[Collection entries]
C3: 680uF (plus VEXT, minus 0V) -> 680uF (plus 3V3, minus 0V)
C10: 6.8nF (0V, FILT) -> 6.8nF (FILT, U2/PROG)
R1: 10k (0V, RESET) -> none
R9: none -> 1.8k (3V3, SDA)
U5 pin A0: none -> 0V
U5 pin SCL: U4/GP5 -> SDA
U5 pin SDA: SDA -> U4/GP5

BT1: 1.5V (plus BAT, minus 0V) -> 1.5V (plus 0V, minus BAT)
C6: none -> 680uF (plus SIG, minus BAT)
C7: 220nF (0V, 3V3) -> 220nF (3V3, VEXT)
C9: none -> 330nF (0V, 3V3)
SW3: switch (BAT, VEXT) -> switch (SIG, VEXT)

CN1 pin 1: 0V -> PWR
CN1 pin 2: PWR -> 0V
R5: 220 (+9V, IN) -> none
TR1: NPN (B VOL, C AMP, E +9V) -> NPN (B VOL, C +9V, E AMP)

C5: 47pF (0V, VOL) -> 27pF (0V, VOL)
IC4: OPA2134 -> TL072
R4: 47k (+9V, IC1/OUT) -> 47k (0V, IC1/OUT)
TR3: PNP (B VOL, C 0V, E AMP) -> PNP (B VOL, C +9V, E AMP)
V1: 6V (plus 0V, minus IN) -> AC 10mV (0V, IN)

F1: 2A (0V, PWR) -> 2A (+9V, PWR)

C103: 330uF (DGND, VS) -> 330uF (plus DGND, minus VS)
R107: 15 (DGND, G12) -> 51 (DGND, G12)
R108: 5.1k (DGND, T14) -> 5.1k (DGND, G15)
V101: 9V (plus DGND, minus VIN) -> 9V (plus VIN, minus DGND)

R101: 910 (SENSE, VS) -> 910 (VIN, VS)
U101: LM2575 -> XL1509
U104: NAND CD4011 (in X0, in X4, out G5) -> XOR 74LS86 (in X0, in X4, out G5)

EXERCISE GOAL: The records above should be given again in full, exactly as written.

EXERCISE RESPONSE:
C3: 680uF (plus VEXT, minus 0V) -> 680uF (plus 3V3, minus 0V)
C10: 6.8nF (0V, FILT) -> 6.8nF (FILT, U2/PROG)
R1: 10k (0V, RESET) -> none
R9: none -> 1.8k (3V3, SDA)
U5 pin A0: none -> 0V
U5 pin SCL: U4/GP5 -> SDA
U5 pin SDA: SDA -> U4/GP5

BT1: 1.5V (plus BAT, minus 0V) -> 1.5V (plus 0V, minus BAT)
C6: none -> 680uF (plus SIG, minus BAT)
C7: 220nF (0V, 3V3) -> 220nF (3V3, VEXT)
C9: none -> 330nF (0V, 3V3)
SW3: switch (BAT, VEXT) -> switch (SIG, VEXT)

CN1 pin 1: 0V -> PWR
CN1 pin 2: PWR -> 0V
R5: 220 (+9V, IN) -> none
TR1: NPN (B VOL, C AMP, E +9V) -> NPN (B VOL, C +9V, E AMP)

C5: 47pF (0V, VOL) -> 27pF (0V, VOL)
IC4: OPA2134 -> TL072
R4: 47k (+9V, IC1/OUT) -> 47k (0V, IC1/OUT)
TR3: PNP (B VOL, C 0V, E AMP) -> PNP (B VOL, C +9V, E AMP)
V1: 6V (plus 0V, minus IN) -> AC 10mV (0V, IN)

F1: 2A (0V, PWR) -> 2A (+9V, PWR)

C103: 330uF (DGND, VS) -> 330uF (plus DGND, minus VS)
R107: 15 (DGND, G12) -> 51 (DGND, G12)
R108: 5.1k (DGND, T14) -> 5.1k (DGND, G15)
V101: 9V (plus DGND, minus VIN) -> 9V (plus VIN, minus DGND)

R101: 910 (SENSE, VS) -> 910 (VIN, VS)
U101: LM2575 -> XL1509
U104: NAND CD4011 (in X0, in X4, out G5) -> XOR 74LS86 (in X0, in X4, out G5)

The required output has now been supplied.